[Records from a collection]
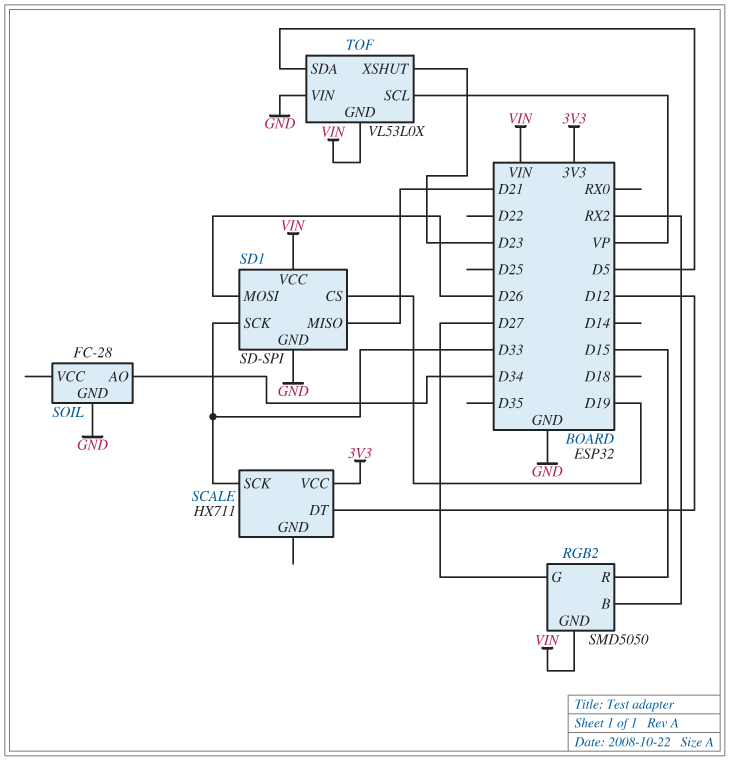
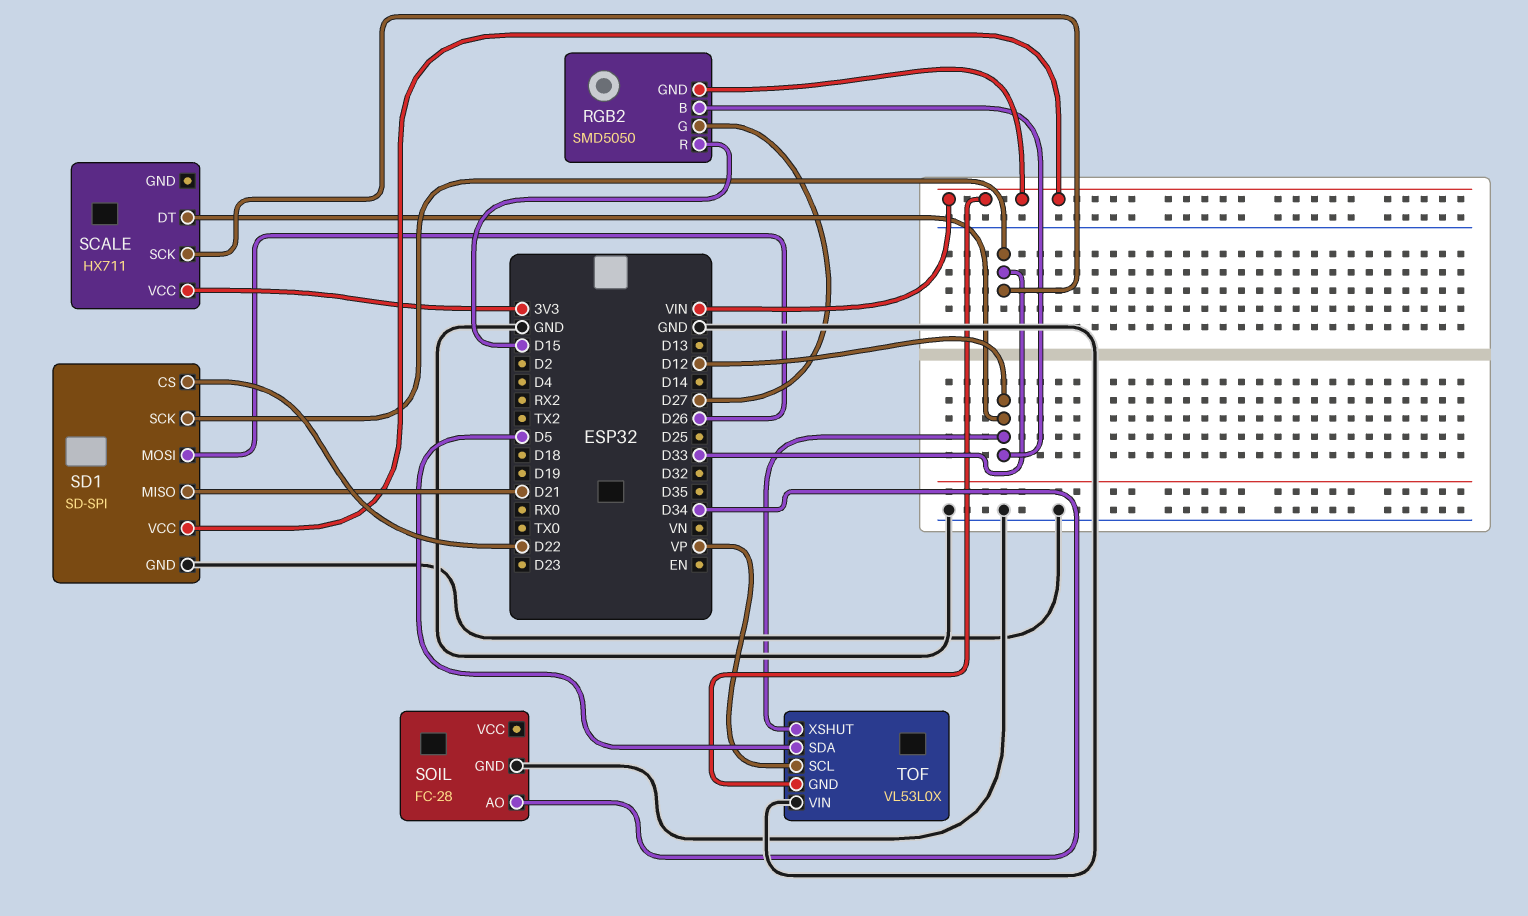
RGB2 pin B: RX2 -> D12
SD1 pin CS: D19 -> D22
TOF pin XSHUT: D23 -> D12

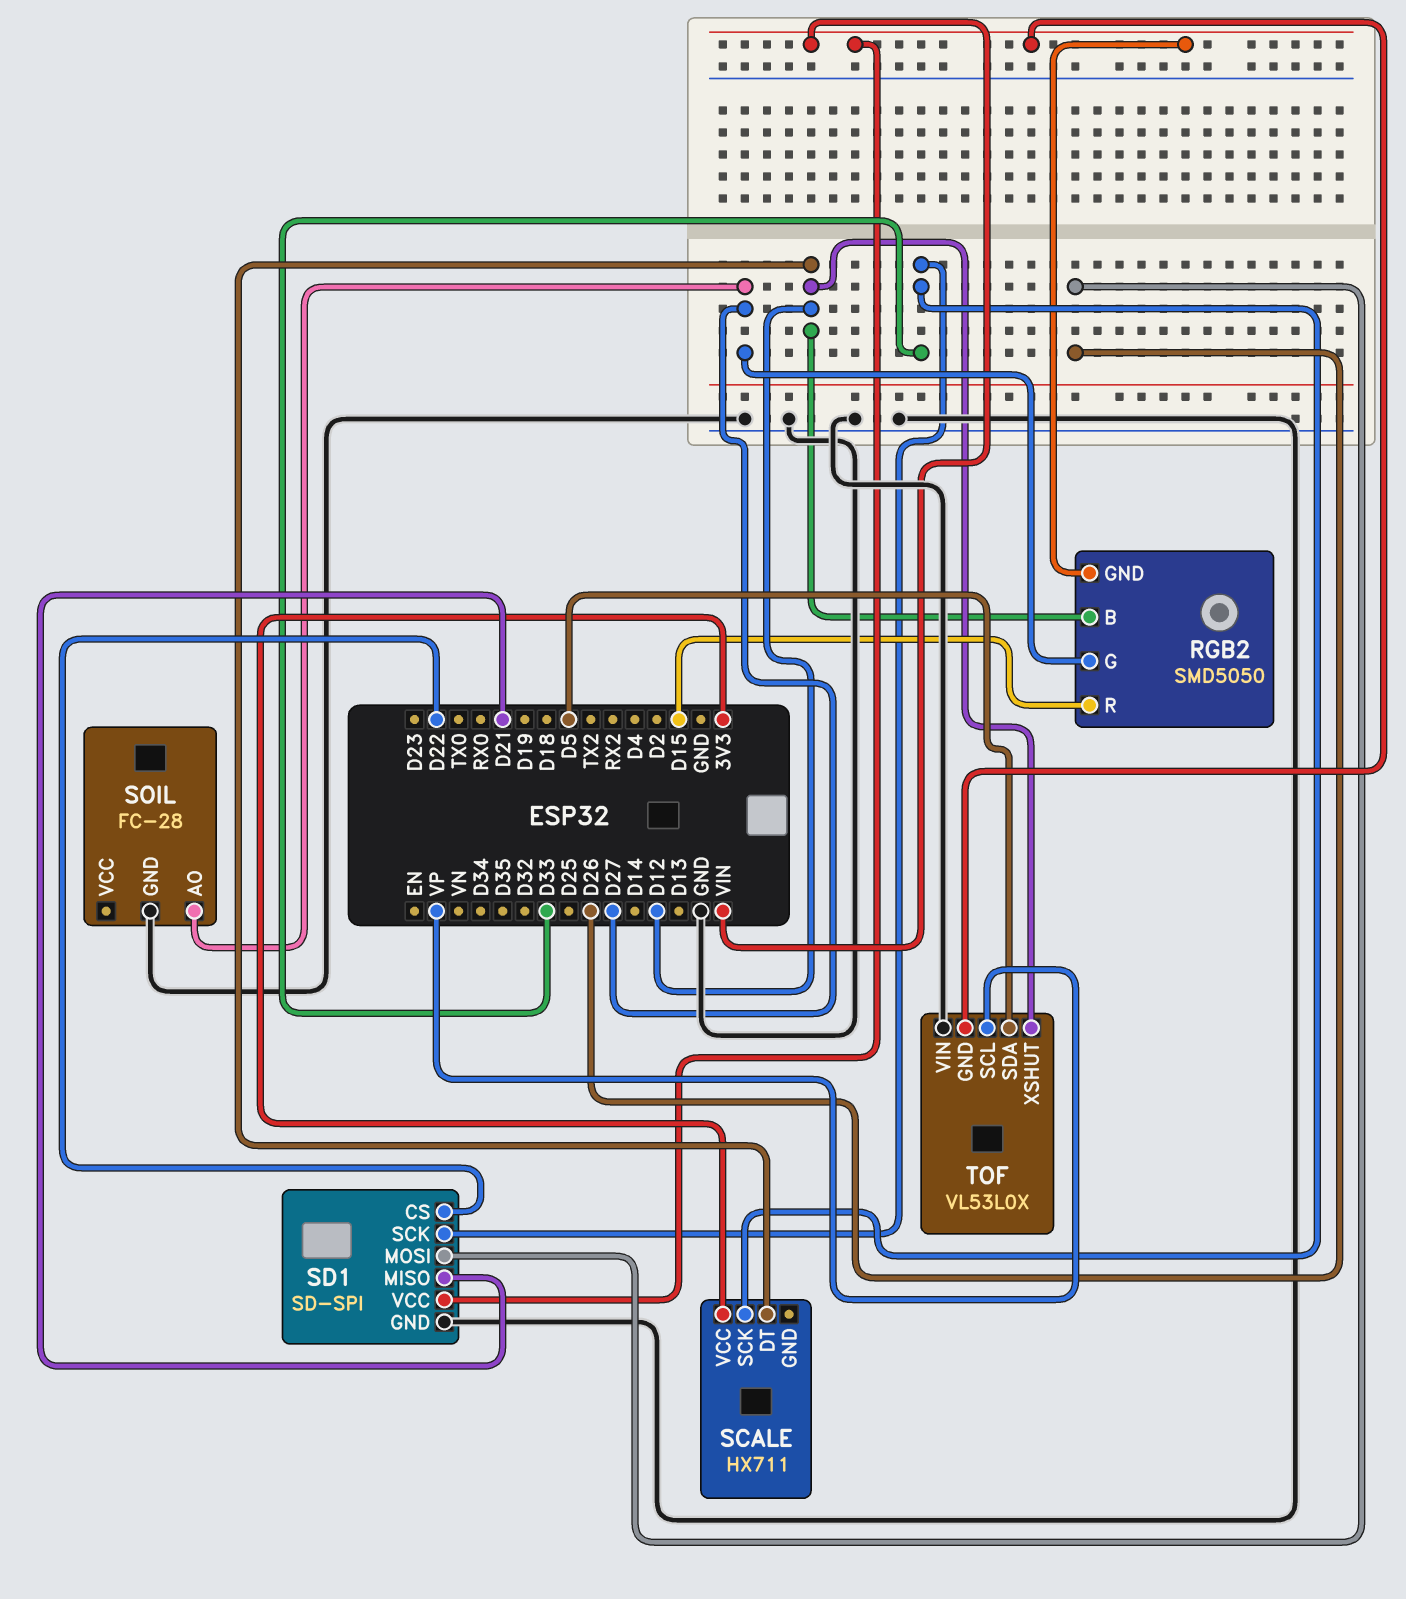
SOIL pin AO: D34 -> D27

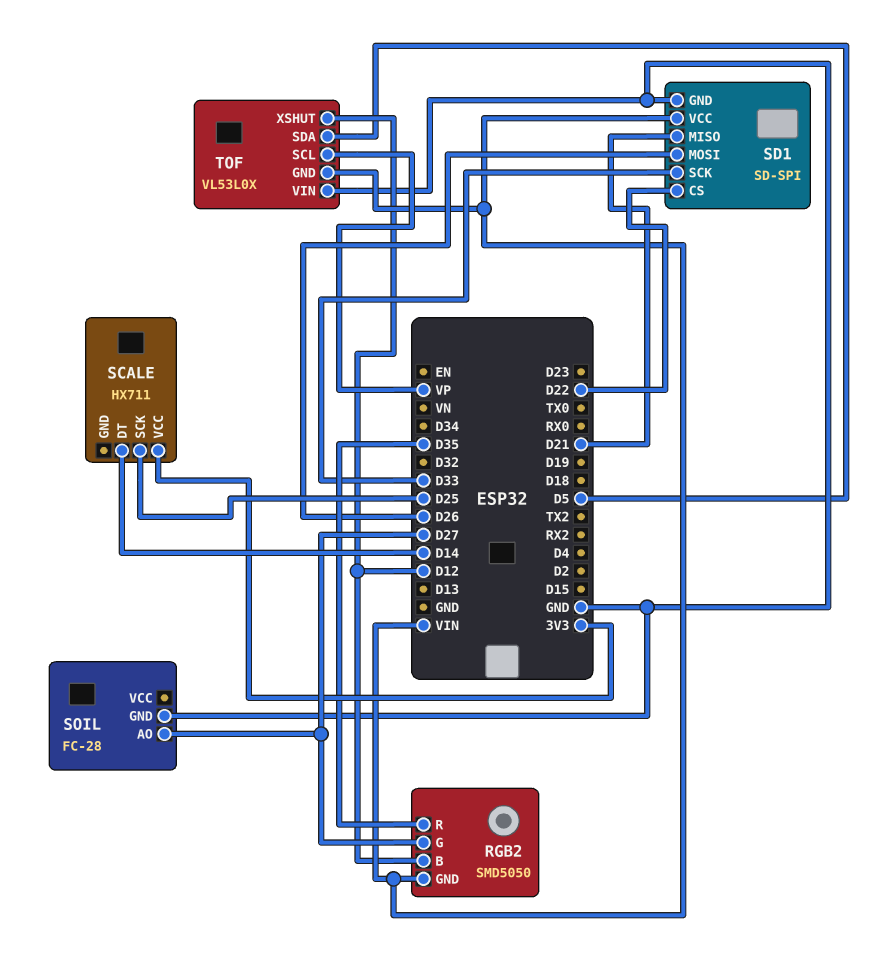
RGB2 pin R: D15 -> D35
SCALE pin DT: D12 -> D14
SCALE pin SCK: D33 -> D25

▶ _Exercise goal_
Pictures excluded, set down all the entries exactly.

▶ _Exercise output_
RGB2 pin B: RX2 -> D12
SD1 pin CS: D19 -> D22
TOF pin XSHUT: D23 -> D12

SOIL pin AO: D34 -> D27

RGB2 pin R: D15 -> D35
SCALE pin DT: D12 -> D14
SCALE pin SCK: D33 -> D25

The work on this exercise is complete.